Revision tracking records:
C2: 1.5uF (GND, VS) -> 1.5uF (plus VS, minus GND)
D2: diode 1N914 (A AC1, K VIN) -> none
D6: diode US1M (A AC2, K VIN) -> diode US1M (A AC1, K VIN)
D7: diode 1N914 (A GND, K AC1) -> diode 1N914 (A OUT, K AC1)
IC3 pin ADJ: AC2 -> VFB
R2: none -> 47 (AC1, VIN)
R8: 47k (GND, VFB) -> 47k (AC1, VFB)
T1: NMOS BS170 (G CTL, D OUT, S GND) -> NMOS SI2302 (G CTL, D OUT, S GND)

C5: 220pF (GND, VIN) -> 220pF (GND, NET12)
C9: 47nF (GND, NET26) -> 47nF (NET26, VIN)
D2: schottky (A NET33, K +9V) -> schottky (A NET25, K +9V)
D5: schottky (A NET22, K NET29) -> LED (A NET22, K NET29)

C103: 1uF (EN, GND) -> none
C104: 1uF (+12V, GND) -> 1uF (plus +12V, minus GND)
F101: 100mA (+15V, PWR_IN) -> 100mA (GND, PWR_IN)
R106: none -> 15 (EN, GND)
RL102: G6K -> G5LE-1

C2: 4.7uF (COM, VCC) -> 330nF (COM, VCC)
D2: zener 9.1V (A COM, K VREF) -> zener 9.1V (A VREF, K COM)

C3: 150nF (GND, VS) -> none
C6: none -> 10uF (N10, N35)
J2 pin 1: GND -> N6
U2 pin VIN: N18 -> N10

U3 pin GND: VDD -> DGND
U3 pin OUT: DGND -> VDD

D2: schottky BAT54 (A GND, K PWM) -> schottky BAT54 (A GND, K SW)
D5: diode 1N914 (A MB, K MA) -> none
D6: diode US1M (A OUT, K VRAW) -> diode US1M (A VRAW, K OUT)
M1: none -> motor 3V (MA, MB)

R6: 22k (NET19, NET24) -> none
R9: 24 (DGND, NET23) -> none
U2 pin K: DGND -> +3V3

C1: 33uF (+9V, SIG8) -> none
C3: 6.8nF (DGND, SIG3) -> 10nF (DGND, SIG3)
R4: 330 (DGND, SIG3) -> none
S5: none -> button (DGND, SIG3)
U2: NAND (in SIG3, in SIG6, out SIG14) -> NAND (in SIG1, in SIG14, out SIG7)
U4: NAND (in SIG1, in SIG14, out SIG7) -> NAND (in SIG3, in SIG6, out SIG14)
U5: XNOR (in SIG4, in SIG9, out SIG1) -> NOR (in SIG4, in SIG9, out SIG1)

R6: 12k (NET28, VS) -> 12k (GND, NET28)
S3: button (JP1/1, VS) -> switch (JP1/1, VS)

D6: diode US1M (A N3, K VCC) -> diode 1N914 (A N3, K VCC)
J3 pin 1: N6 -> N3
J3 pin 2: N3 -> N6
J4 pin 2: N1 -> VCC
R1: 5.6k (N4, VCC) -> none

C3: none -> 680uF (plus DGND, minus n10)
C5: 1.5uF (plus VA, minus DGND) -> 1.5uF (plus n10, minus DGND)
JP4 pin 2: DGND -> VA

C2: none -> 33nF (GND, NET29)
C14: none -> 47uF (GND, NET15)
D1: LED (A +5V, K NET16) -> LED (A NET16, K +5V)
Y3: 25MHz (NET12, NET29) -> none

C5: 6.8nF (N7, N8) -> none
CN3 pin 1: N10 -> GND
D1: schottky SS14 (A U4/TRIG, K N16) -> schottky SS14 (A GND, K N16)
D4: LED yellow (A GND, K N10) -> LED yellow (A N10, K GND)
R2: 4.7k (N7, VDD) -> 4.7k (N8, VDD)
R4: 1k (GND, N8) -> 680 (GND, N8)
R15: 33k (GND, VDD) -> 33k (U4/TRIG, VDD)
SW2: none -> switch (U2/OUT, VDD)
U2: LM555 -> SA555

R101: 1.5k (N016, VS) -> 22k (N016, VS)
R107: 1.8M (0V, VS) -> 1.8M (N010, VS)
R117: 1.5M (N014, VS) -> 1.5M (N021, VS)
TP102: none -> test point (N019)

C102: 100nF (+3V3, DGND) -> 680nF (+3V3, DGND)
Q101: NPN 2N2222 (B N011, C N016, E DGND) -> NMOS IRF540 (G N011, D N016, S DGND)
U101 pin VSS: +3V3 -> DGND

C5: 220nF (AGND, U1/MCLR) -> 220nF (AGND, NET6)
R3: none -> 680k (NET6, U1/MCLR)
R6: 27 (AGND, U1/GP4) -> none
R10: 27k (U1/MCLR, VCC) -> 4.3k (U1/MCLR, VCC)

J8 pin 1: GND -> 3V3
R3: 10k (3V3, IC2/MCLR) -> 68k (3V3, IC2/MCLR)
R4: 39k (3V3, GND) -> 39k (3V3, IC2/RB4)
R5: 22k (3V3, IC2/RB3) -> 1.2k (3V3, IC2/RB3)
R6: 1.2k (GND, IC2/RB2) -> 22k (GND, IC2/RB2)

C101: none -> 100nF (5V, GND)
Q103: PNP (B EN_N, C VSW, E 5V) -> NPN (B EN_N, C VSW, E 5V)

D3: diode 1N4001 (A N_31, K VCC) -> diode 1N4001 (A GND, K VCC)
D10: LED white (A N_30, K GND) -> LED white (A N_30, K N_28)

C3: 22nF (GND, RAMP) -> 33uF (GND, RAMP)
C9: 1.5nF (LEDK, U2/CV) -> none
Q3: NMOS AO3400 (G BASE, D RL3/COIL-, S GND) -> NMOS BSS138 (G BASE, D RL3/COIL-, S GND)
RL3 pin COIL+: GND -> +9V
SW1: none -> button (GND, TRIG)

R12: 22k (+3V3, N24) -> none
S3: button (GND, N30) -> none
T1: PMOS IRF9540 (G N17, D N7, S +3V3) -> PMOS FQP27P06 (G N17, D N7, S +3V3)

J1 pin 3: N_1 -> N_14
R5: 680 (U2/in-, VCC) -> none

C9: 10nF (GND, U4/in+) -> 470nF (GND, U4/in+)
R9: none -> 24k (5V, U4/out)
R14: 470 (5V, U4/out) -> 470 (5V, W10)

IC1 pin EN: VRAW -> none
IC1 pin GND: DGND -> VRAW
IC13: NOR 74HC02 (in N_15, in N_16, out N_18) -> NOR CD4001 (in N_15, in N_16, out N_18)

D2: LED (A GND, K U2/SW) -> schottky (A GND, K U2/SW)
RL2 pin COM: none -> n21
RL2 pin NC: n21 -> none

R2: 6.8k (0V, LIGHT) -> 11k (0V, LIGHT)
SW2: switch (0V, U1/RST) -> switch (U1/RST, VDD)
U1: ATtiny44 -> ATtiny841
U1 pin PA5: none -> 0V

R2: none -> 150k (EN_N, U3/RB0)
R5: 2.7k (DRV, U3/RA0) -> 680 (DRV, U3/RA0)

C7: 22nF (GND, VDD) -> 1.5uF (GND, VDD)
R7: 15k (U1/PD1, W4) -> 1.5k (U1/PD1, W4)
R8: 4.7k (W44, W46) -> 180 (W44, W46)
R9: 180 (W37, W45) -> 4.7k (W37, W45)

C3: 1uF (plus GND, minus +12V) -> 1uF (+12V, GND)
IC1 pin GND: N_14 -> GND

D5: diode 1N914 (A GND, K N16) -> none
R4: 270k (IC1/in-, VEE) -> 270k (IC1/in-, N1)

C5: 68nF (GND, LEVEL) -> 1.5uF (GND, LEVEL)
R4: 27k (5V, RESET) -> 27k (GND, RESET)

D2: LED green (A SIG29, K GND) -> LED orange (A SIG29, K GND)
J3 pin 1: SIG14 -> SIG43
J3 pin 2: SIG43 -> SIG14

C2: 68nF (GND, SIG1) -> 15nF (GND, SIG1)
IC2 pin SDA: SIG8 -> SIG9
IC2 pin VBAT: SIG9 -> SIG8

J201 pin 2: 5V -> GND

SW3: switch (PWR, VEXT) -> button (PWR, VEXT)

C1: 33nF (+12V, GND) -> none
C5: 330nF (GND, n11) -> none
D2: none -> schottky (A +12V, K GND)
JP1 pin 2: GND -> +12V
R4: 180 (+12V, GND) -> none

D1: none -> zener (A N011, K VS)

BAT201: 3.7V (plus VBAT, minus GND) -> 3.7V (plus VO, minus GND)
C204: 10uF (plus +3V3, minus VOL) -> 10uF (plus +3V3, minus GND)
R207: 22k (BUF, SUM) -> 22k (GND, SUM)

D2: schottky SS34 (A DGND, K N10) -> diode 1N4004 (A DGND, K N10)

◆ **What the task asks**:
How many lines of the entries above contain the word "switch"? Give the number alone.

◆ **Output of the task**:
4